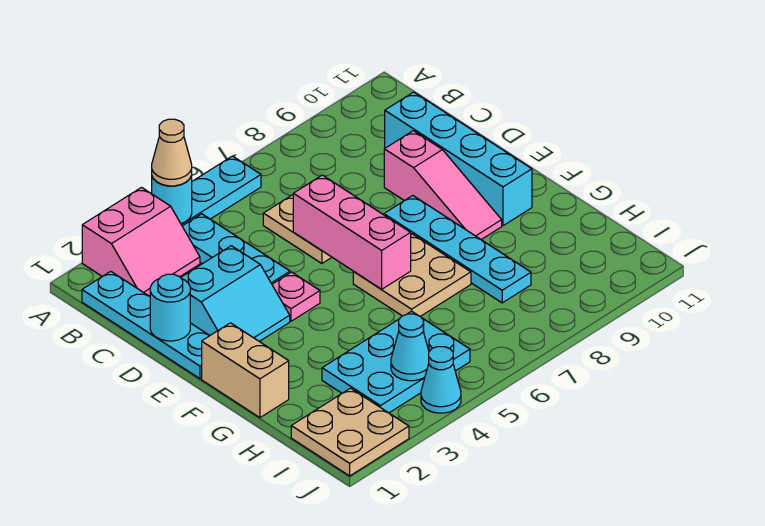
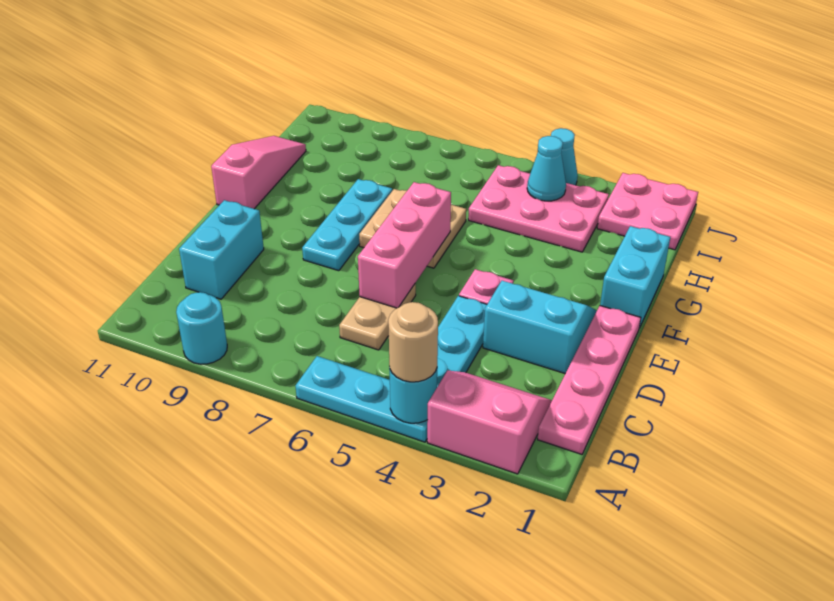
tan cone A4 level 3 -> tan round brick A4 level 3
cyan plate B1:E1 level 1 -> pink plate B1:E1 level 1
cyan brick C10:F10 level 1 -> cyan brick C10:D10 level 1
cyan round brick D1 level 2 -> cyan round brick A9 level 1
pink slope D9:F9 level 1 top D -> pink slope F11:H11 level 1 top F
cyan plate E8:H8 level 1 -> cyan plate E8:G8 level 1
tan brick F1:G1 level 1 -> cyan brick F1:G1 level 1
cyan plate H3:I5 level 1 -> pink plate H3:I5 level 1
tan plate I1:J2 level 1 -> pink plate I1:J2 level 1

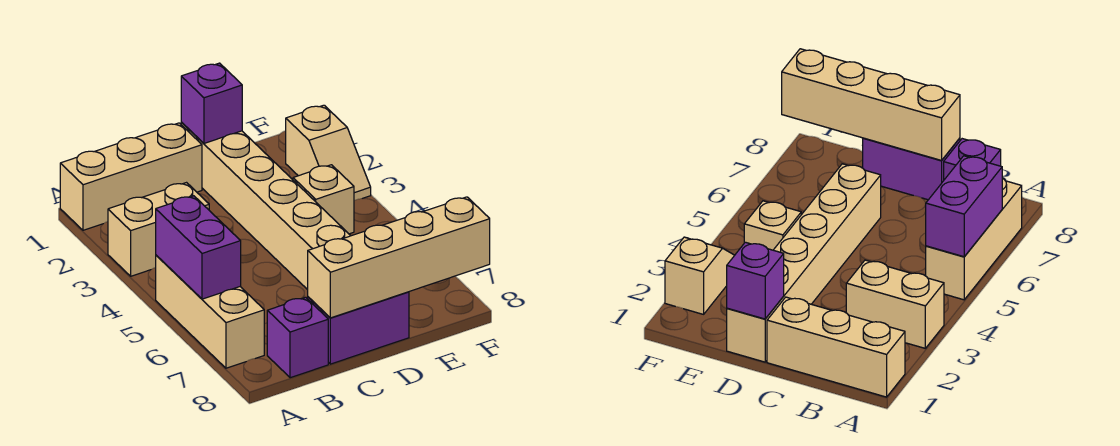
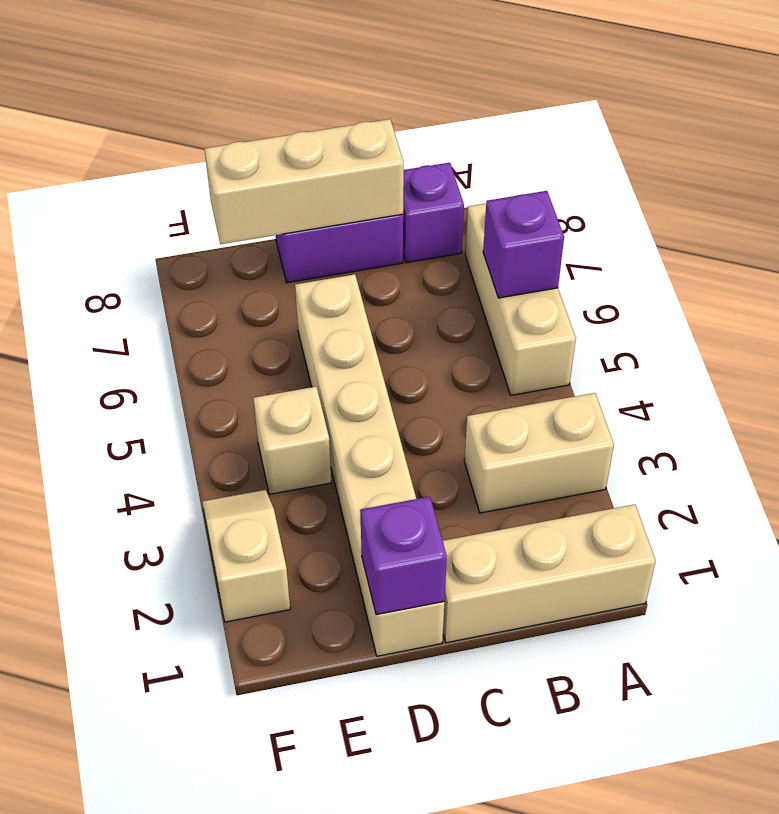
purple brick A5:A6 level 2 -> purple brick A6 level 2
tan brick C8:F8 level 2 -> tan brick C8:E8 level 2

◆ **Instructions to follow**
What is needed is the listing above, repeated verbatim, without its images.

◆ **Problem solution**
tan cone A4 level 3 -> tan round brick A4 level 3
cyan plate B1:E1 level 1 -> pink plate B1:E1 level 1
cyan brick C10:F10 level 1 -> cyan brick C10:D10 level 1
cyan round brick D1 level 2 -> cyan round brick A9 level 1
pink slope D9:F9 level 1 top D -> pink slope F11:H11 level 1 top F
cyan plate E8:H8 level 1 -> cyan plate E8:G8 level 1
tan brick F1:G1 level 1 -> cyan brick F1:G1 level 1
cyan plate H3:I5 level 1 -> pink plate H3:I5 level 1
tan plate I1:J2 level 1 -> pink plate I1:J2 level 1

purple brick A5:A6 level 2 -> purple brick A6 level 2
tan brick C8:F8 level 2 -> tan brick C8:E8 level 2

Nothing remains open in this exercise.